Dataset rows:
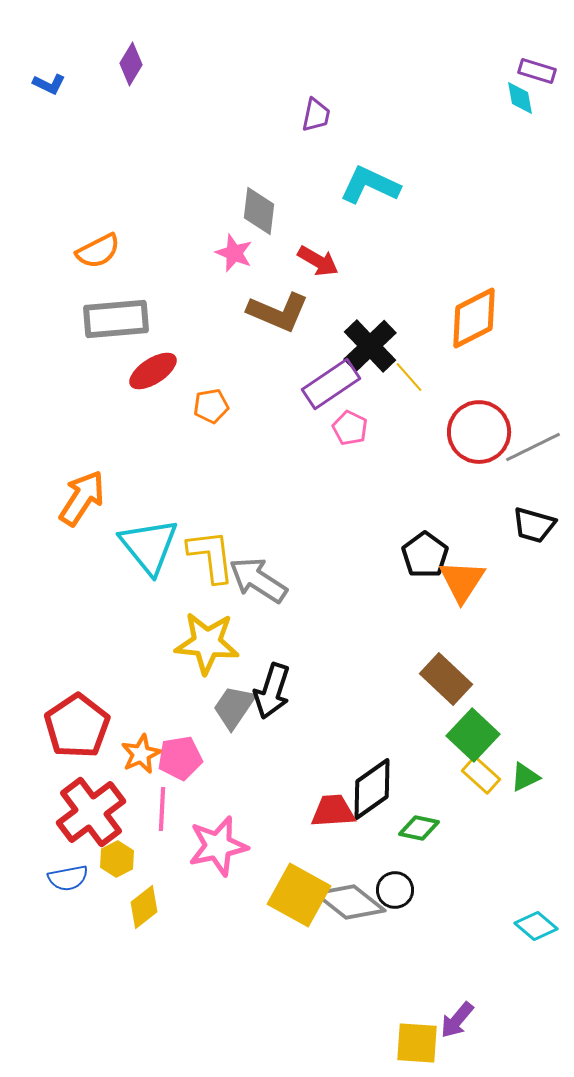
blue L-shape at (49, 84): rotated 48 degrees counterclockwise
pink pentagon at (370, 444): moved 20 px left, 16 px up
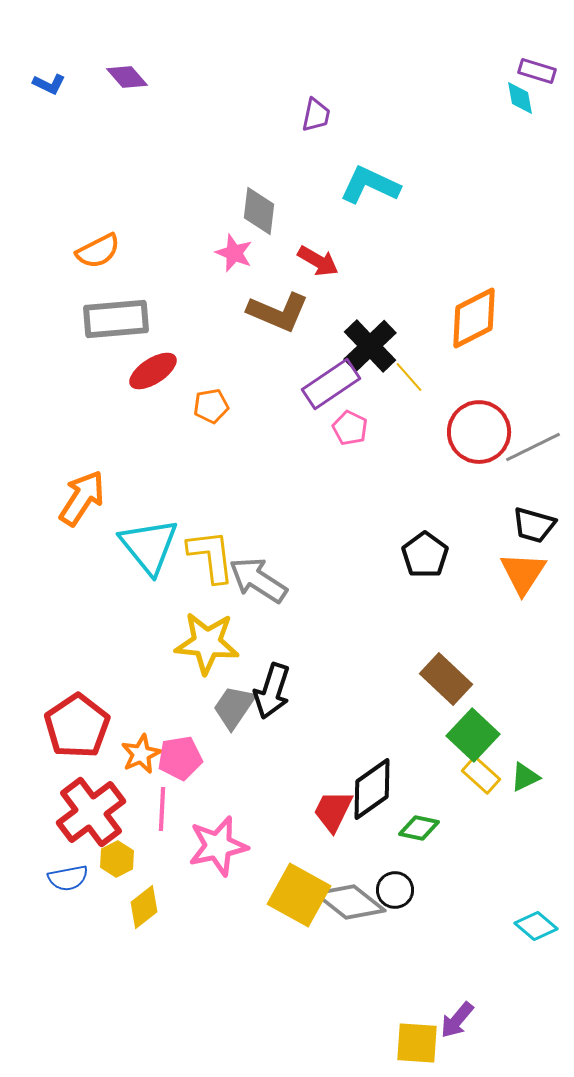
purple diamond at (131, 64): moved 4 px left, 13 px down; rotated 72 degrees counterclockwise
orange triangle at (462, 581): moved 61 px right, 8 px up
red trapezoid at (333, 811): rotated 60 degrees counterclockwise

WHAT IS BEING ASKED =
Repeat every line of the records above word for word, omitting the picture lines.

EXERCISE ANSWER =
blue L-shape at (49, 84): rotated 48 degrees counterclockwise
pink pentagon at (370, 444): moved 20 px left, 16 px up
purple diamond at (131, 64): moved 4 px left, 13 px down; rotated 72 degrees counterclockwise
orange triangle at (462, 581): moved 61 px right, 8 px up
red trapezoid at (333, 811): rotated 60 degrees counterclockwise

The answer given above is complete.